** Opening Task inputs block **

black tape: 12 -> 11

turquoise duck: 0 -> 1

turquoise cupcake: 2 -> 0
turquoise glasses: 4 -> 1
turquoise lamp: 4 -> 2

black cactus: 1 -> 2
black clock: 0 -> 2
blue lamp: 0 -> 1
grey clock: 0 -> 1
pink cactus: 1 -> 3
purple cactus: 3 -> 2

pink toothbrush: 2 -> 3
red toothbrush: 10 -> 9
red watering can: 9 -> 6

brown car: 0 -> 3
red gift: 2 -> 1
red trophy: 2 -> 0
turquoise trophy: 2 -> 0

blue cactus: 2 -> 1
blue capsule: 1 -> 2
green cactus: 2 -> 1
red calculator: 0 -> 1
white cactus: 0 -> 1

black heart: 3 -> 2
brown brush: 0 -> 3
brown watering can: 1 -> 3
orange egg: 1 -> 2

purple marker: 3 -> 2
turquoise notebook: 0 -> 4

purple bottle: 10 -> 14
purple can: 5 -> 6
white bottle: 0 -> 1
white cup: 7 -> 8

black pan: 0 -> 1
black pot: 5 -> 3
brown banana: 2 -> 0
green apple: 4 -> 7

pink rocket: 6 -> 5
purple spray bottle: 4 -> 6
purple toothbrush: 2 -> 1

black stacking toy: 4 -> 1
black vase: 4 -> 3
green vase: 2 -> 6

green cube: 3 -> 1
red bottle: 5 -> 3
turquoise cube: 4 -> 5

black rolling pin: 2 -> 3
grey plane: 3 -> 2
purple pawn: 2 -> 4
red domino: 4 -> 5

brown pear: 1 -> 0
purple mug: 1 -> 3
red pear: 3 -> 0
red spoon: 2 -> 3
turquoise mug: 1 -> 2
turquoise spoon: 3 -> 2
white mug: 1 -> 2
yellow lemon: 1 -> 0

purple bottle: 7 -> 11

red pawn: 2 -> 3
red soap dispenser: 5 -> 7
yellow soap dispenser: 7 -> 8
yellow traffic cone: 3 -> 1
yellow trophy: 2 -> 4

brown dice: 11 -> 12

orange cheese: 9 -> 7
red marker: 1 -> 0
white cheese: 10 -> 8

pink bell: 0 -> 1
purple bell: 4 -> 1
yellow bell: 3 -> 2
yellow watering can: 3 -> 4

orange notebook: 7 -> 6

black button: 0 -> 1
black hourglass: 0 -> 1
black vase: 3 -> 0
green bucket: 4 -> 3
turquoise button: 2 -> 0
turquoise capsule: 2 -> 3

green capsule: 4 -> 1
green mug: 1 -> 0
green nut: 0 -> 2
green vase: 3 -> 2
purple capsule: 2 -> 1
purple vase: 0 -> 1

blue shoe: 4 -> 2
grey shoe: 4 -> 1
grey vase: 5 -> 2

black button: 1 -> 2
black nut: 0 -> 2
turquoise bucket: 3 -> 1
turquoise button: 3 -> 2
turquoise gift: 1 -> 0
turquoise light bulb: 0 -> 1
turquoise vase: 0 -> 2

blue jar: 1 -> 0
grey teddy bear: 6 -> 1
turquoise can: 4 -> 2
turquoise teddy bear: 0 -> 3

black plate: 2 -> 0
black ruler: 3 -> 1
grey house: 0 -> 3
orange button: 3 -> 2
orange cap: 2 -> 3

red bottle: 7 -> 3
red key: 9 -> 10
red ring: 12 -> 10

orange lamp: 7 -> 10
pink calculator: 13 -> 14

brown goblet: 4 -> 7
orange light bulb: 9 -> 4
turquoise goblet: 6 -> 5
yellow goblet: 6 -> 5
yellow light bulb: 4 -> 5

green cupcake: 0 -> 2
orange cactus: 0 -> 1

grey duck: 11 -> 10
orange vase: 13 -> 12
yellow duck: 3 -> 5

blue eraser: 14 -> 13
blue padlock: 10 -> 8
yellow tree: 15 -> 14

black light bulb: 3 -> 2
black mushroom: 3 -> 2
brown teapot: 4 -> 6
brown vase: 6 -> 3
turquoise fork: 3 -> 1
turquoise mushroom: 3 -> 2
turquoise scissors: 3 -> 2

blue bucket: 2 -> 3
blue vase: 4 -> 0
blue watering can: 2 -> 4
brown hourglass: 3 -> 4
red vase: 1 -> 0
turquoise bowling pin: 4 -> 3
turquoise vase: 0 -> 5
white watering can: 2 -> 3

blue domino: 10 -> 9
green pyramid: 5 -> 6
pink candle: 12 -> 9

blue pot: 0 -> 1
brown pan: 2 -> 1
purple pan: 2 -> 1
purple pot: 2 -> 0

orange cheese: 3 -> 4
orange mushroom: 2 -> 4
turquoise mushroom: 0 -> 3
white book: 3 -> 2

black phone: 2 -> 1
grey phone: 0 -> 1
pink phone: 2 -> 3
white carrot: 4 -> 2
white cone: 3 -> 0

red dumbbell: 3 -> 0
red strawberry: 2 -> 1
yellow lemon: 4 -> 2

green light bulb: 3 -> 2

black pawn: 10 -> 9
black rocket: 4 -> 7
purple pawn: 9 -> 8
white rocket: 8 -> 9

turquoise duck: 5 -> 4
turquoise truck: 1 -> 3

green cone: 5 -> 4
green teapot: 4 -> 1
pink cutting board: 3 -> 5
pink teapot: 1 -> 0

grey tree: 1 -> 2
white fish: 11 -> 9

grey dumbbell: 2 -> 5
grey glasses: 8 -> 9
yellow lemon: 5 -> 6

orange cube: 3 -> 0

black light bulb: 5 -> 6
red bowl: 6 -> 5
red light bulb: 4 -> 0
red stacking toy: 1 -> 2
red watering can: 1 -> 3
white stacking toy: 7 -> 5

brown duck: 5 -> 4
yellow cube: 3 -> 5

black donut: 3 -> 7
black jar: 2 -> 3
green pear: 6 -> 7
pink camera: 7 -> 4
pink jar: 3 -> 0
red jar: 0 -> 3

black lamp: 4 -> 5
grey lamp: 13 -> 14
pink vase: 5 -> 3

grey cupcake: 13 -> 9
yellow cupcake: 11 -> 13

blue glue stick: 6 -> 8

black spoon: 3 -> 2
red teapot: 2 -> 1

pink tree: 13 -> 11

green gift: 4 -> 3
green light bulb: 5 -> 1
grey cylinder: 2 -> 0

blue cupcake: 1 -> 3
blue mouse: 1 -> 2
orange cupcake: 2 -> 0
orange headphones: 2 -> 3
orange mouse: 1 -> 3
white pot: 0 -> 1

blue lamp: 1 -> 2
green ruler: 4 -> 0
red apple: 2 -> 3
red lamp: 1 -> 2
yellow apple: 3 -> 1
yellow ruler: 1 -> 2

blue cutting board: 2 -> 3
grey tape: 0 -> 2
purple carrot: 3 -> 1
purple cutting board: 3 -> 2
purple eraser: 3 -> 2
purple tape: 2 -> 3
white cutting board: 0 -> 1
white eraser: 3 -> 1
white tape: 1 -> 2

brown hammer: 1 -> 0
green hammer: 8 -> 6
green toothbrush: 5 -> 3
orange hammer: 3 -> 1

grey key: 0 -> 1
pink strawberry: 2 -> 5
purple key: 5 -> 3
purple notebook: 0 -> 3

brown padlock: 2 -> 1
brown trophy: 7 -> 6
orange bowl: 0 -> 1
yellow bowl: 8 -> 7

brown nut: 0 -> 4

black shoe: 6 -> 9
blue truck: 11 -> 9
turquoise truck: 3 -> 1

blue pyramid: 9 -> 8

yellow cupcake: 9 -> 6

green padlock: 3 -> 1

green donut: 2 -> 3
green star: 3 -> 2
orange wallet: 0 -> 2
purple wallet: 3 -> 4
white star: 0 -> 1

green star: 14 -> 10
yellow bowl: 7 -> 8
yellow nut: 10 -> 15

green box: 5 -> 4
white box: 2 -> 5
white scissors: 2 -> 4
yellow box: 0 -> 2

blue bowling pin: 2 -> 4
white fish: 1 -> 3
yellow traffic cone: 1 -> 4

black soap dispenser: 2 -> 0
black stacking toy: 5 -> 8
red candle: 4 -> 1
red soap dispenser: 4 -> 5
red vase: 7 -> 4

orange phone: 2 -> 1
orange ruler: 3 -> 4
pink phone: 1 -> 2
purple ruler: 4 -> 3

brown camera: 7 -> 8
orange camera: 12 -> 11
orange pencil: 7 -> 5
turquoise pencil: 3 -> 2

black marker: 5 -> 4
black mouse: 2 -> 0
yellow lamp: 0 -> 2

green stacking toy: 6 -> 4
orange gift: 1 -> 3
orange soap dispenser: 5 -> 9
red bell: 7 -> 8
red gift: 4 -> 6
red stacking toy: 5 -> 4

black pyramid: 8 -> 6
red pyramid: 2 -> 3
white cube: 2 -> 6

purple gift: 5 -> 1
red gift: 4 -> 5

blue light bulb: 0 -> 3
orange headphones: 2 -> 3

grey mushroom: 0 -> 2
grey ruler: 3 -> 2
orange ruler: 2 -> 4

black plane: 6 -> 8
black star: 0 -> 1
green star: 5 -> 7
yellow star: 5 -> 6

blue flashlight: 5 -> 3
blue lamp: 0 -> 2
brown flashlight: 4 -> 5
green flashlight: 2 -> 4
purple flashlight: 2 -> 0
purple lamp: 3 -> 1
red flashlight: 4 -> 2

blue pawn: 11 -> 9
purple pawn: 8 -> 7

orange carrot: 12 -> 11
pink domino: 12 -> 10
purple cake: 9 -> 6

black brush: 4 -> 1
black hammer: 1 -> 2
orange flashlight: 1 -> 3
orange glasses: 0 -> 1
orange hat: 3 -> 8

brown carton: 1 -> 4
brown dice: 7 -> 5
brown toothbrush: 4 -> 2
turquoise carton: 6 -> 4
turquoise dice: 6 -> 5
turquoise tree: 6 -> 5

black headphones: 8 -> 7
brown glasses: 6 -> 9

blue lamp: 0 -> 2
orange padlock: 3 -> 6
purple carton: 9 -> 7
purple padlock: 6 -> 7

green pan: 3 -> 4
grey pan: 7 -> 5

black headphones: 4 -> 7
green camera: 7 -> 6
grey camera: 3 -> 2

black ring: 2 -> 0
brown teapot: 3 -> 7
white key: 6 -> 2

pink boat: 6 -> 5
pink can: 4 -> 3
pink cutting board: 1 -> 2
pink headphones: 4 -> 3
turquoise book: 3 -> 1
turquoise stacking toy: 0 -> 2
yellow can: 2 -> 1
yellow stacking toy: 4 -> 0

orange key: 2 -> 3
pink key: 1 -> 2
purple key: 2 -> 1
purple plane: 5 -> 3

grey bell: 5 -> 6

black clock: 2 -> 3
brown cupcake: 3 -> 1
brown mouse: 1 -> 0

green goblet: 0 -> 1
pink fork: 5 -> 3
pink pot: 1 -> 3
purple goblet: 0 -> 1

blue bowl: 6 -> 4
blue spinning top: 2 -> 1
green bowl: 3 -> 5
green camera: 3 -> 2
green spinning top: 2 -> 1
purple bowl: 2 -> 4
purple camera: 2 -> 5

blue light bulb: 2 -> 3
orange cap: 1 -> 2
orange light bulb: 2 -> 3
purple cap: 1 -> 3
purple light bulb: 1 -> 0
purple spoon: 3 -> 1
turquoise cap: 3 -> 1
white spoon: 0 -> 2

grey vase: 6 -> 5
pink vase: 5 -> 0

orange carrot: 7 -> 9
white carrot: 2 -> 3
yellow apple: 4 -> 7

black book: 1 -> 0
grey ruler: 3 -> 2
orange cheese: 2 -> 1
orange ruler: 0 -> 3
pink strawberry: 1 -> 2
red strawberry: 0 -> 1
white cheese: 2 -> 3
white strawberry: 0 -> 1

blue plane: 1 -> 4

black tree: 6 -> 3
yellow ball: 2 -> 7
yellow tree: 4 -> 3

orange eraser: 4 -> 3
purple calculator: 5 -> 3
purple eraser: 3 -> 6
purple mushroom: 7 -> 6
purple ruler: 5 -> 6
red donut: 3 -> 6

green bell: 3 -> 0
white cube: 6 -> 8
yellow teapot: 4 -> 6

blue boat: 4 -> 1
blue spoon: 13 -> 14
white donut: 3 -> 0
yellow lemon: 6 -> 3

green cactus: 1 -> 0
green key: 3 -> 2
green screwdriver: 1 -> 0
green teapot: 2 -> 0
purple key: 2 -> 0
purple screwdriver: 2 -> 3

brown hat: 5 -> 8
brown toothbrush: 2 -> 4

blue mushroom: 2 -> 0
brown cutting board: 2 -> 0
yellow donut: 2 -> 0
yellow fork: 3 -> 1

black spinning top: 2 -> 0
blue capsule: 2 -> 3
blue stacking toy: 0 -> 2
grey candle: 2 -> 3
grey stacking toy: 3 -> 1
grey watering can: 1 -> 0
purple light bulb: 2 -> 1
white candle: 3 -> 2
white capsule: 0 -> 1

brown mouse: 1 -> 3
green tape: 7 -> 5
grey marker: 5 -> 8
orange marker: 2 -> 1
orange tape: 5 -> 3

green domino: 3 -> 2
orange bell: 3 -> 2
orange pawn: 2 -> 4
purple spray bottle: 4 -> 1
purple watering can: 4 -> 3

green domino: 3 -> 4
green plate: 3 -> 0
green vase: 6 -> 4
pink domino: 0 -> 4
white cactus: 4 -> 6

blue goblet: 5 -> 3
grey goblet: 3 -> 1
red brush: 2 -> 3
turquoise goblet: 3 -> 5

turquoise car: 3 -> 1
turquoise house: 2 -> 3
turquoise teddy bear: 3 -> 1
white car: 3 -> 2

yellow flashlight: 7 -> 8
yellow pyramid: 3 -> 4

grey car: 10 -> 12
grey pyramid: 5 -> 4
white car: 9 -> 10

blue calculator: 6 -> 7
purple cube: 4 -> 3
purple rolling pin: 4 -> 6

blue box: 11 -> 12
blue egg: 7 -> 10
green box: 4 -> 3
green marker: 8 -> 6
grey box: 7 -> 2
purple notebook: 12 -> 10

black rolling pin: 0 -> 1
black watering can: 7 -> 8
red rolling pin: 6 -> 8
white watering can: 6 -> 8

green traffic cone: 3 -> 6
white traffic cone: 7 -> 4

** Closing Task inputs block **

> Work to be completed
Every line holding the word "traffic" should be copied out of the records above.

> Output below
yellow traffic cone: 3 -> 1
yellow traffic cone: 1 -> 4
green traffic cone: 3 -> 6
white traffic cone: 7 -> 4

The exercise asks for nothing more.